[Records — start]

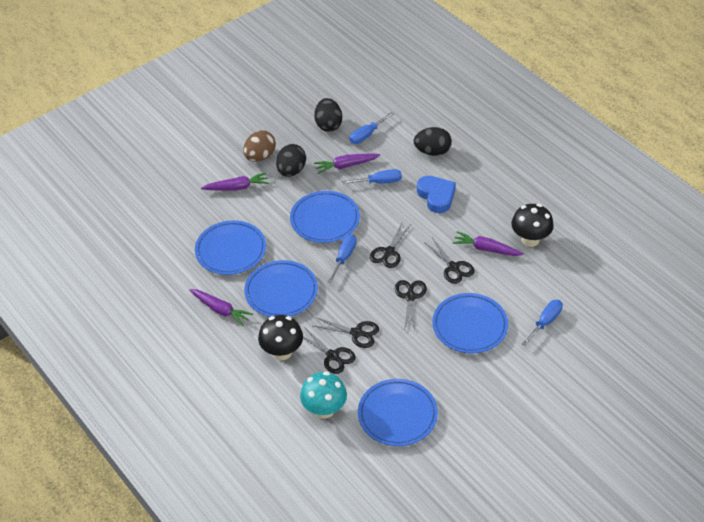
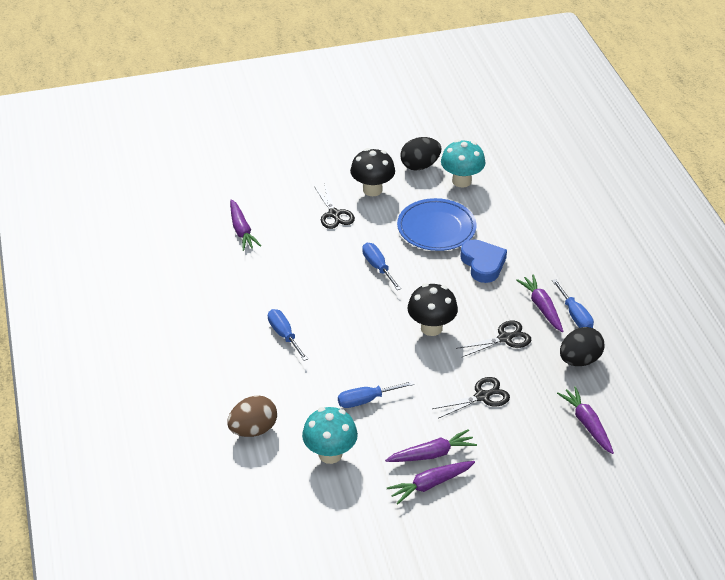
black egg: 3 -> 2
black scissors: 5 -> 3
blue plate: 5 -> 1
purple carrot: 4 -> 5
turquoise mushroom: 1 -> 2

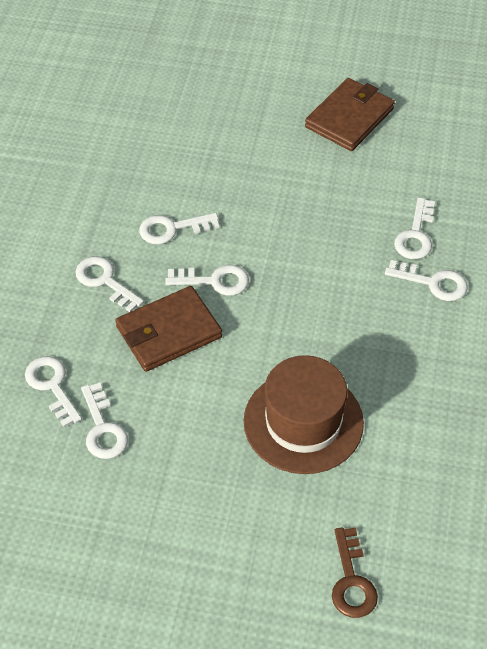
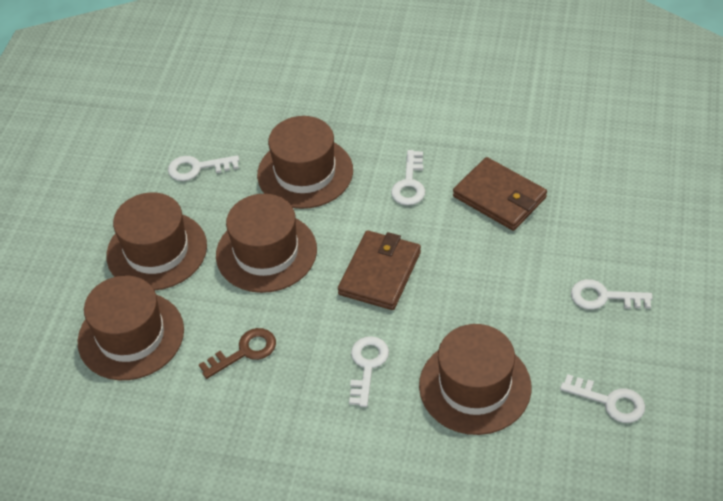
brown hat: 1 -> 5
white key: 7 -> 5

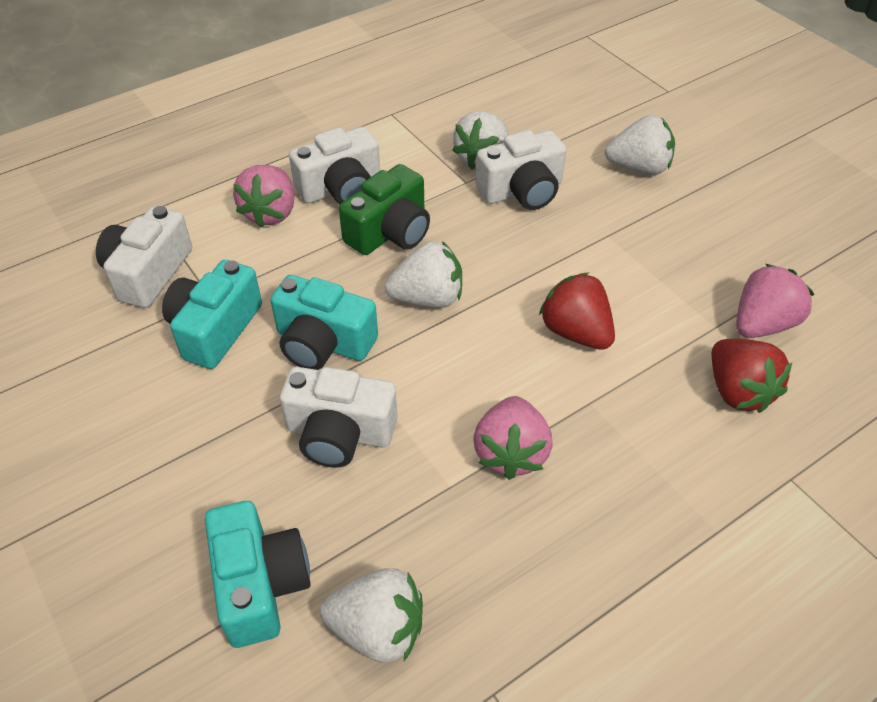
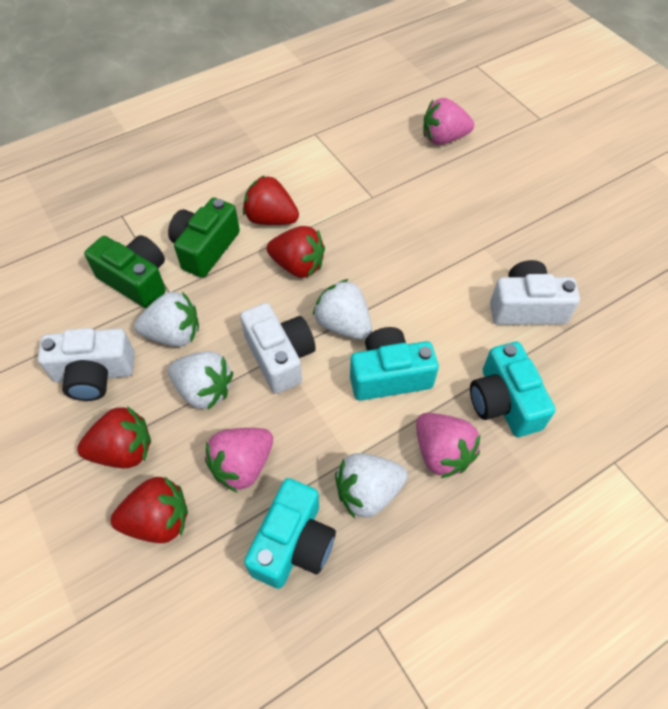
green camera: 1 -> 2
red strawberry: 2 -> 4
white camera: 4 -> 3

[Records — finish]

What you should do:
Your job is to repeat every entry exactly, keeping all pictures out of the copy.

Solution below:
black egg: 3 -> 2
black scissors: 5 -> 3
blue plate: 5 -> 1
purple carrot: 4 -> 5
turquoise mushroom: 1 -> 2

brown hat: 1 -> 5
white key: 7 -> 5

green camera: 1 -> 2
red strawberry: 2 -> 4
white camera: 4 -> 3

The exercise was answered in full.